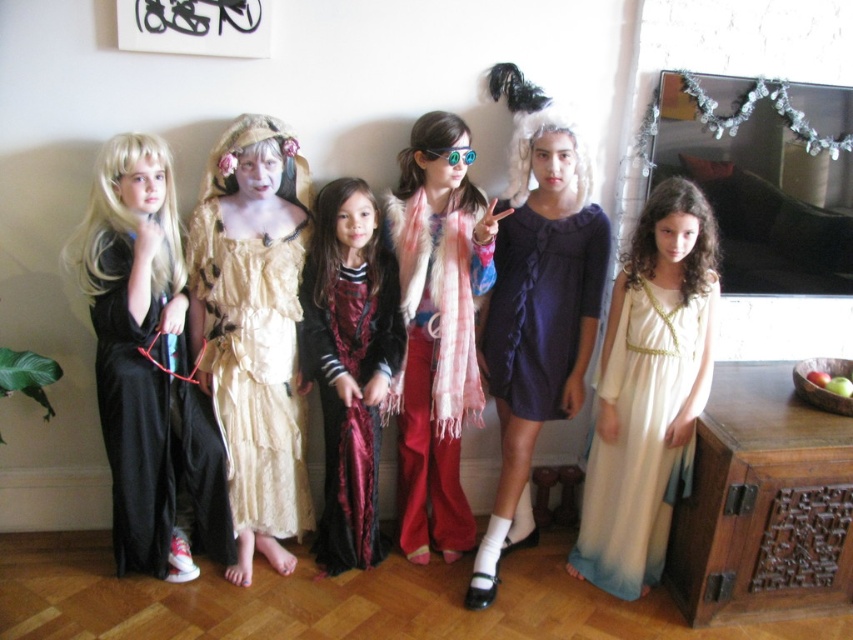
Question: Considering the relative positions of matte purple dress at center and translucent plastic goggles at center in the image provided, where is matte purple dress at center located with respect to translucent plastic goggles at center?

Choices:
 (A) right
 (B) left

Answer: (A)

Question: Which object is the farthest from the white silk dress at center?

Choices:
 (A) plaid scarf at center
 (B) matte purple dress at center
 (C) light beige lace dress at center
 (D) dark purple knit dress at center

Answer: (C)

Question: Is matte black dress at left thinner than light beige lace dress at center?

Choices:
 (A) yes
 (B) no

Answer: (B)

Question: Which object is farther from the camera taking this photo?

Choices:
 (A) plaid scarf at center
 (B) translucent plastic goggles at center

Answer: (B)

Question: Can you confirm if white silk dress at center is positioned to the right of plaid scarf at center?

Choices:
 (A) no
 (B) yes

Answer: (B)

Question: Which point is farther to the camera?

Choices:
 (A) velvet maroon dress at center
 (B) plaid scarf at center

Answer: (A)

________________________

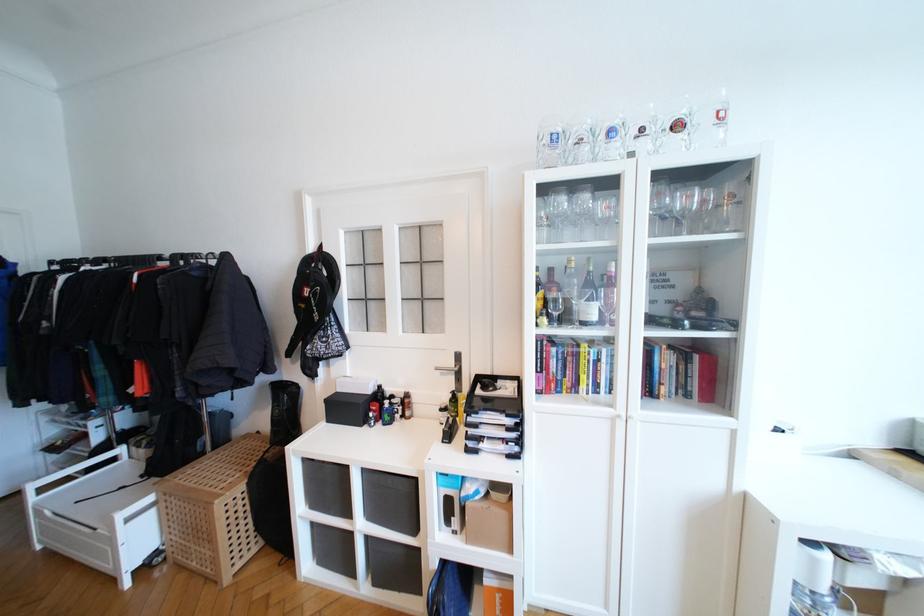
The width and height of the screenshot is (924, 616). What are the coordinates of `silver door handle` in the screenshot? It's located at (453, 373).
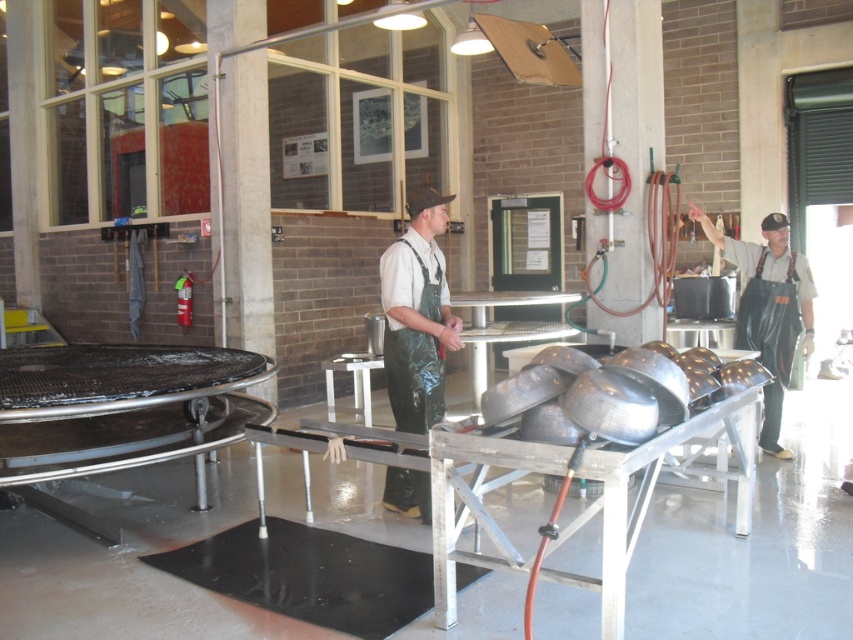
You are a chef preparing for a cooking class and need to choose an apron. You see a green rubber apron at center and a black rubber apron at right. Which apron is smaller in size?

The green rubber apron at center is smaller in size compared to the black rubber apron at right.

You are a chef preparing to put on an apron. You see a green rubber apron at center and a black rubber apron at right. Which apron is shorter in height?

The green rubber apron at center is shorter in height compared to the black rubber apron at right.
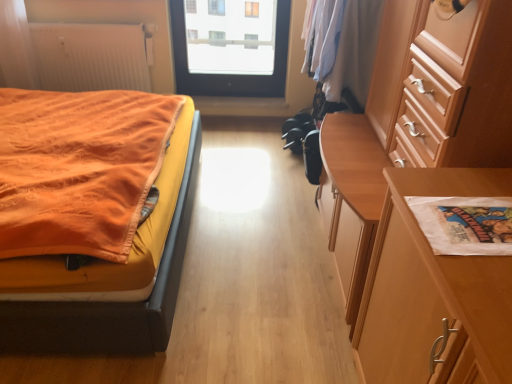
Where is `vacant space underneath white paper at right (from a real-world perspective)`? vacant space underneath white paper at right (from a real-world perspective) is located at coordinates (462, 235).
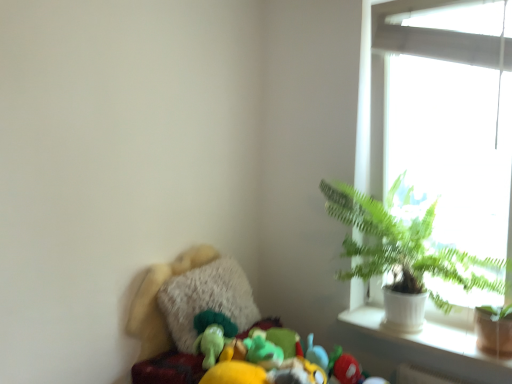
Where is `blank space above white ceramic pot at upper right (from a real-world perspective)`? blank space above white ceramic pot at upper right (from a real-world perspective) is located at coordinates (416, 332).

________________________

**Work to be completed:**
Copy out the stretch of the material from the line containing "Answer: (C)" through the line containing "(B) plaid scarf at center", character for character.

**The completed task:**
Answer: (C)

Question: Is matte black dress at left thinner than light beige lace dress at center?

Choices:
 (A) yes
 (B) no

Answer: (B)

Question: Which object is farther from the camera taking this photo?

Choices:
 (A) plaid scarf at center
 (B) translucent plastic goggles at center

Answer: (B)

Question: Can you confirm if white silk dress at center is positioned to the right of plaid scarf at center?

Choices:
 (A) no
 (B) yes

Answer: (B)

Question: Which point is farther to the camera?

Choices:
 (A) velvet maroon dress at center
 (B) plaid scarf at center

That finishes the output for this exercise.